» WHAT THE TASK REQUIRES
Restate word for word every entry that appears below, skipping its pictures.

Scene image comparisons:

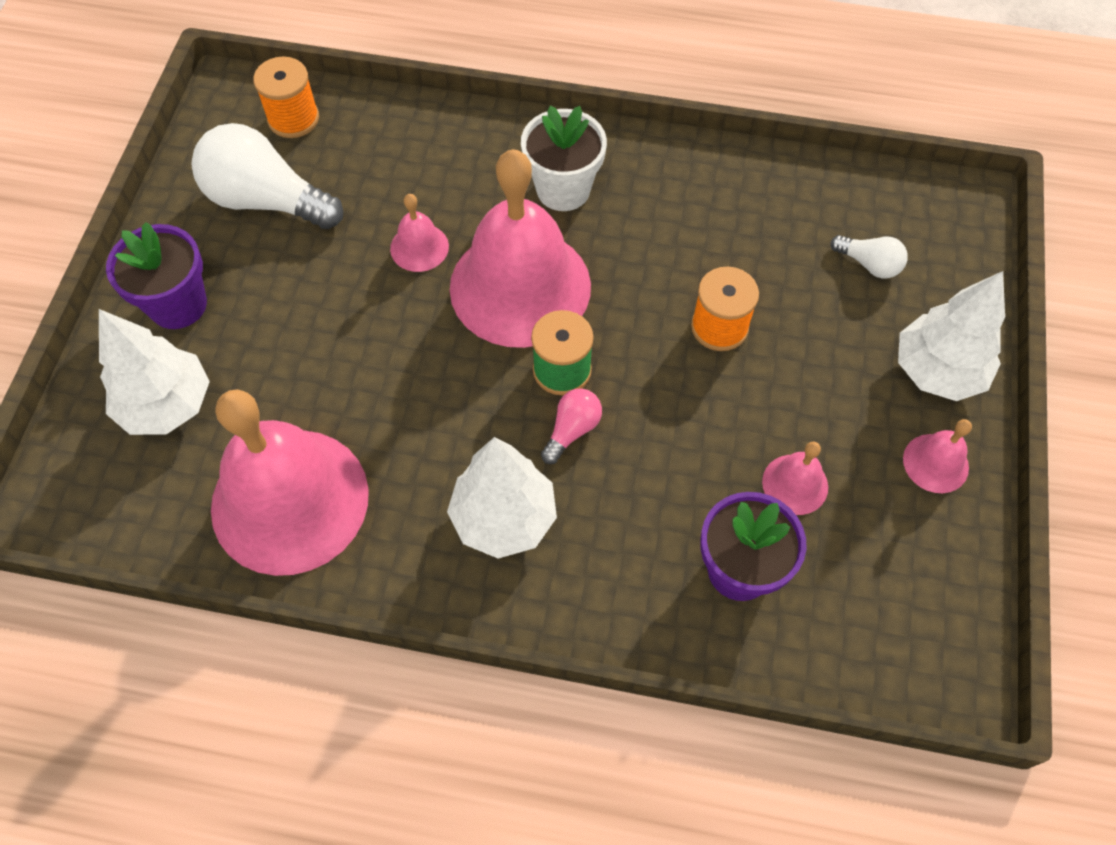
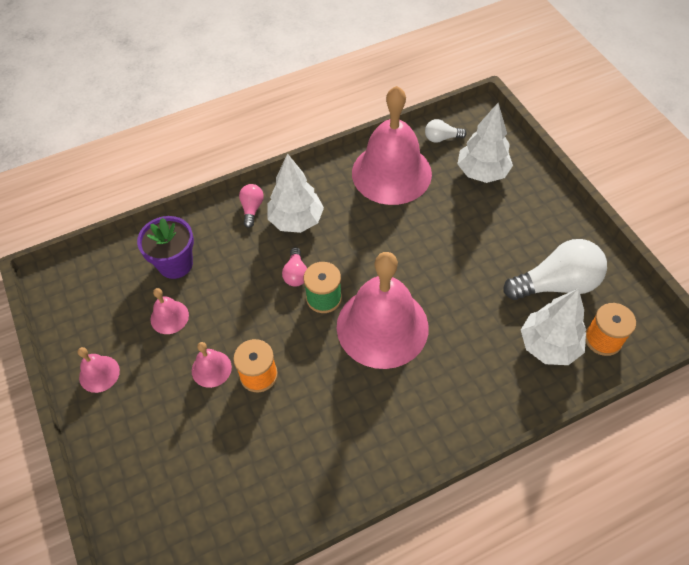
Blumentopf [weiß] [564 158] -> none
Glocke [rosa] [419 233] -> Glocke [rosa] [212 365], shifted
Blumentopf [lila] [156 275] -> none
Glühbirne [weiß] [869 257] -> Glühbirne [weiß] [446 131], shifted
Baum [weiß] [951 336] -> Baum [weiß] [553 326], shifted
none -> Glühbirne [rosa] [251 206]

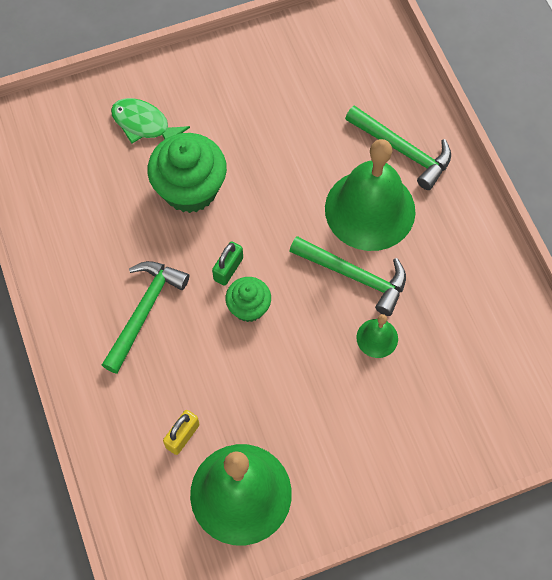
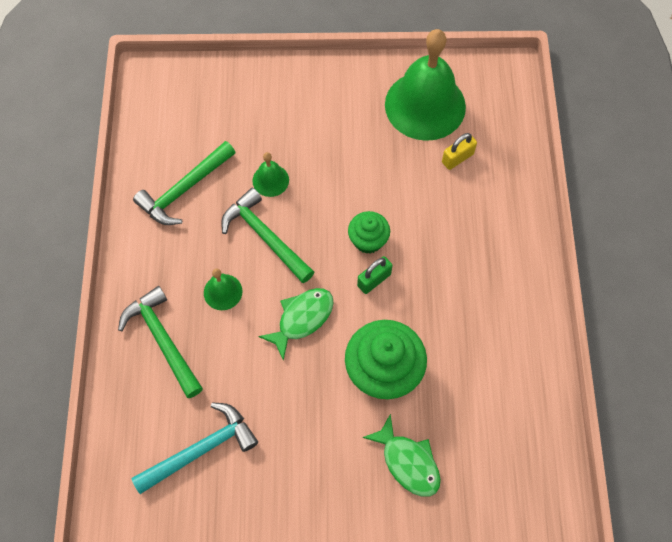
Glocke [grün] [370 195] -> Glocke [grün] [223 289], x0.44
Hammer [grün] [145 317] -> Hammer [grün] [184 183], shifted
none -> Fisch [grün] [296 324]
none -> Hammer [türkis] [194 448]

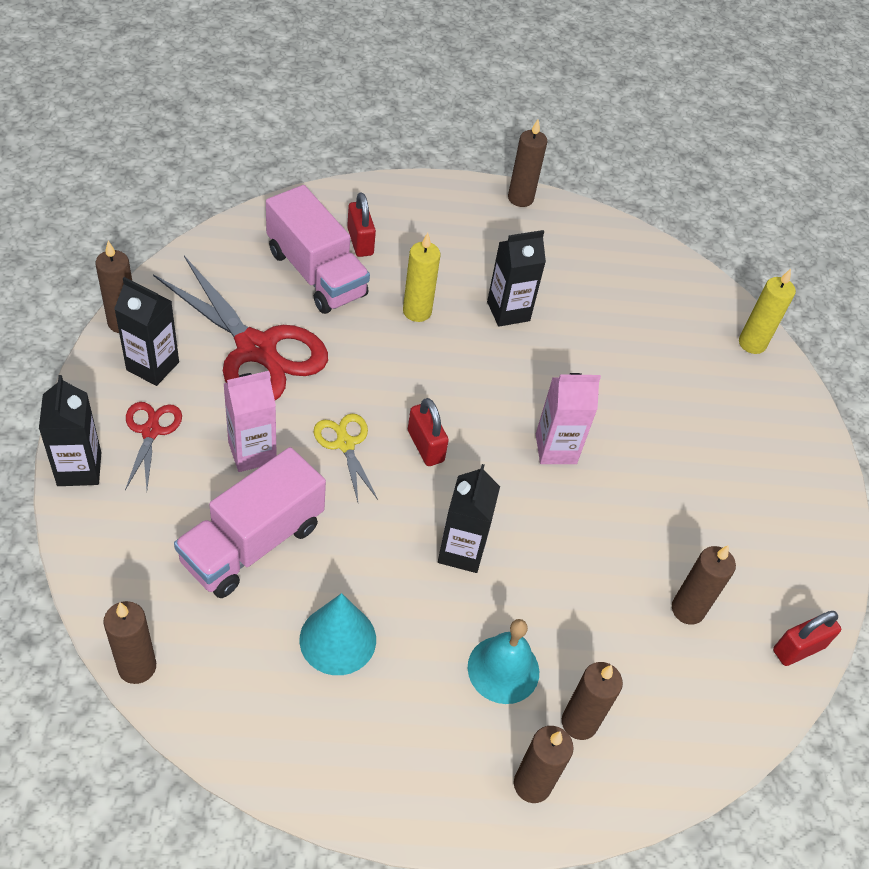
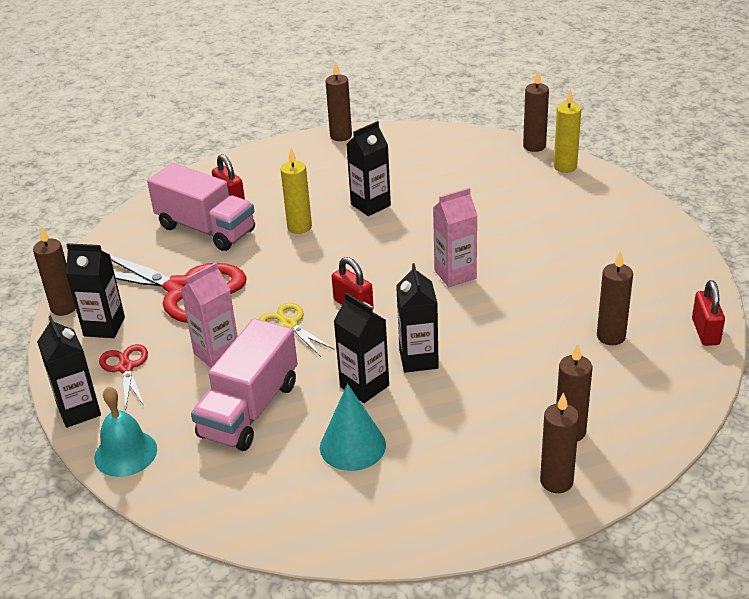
Kerze [braun] [129 642] -> Kerze [braun] [536 111], shifted
Vorhängeschloss [rot] [807 638] -> Vorhängeschloss [rot] [708 313], 45 degrees counterclockwise
Glocke [türkis] [503 661] -> Glocke [türkis] [125 431], shifted
none -> Getränkekarton [schwarz] [361 347]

» ANSWER BELOW
Blumentopf [weiß] [564 158] -> none
Glocke [rosa] [419 233] -> Glocke [rosa] [212 365], shifted
Blumentopf [lila] [156 275] -> none
Glühbirne [weiß] [869 257] -> Glühbirne [weiß] [446 131], shifted
Baum [weiß] [951 336] -> Baum [weiß] [553 326], shifted
none -> Glühbirne [rosa] [251 206]

Glocke [grün] [370 195] -> Glocke [grün] [223 289], x0.44
Hammer [grün] [145 317] -> Hammer [grün] [184 183], shifted
none -> Fisch [grün] [296 324]
none -> Hammer [türkis] [194 448]

Kerze [braun] [129 642] -> Kerze [braun] [536 111], shifted
Vorhängeschloss [rot] [807 638] -> Vorhängeschloss [rot] [708 313], 45 degrees counterclockwise
Glocke [türkis] [503 661] -> Glocke [türkis] [125 431], shifted
none -> Getränkekarton [schwarz] [361 347]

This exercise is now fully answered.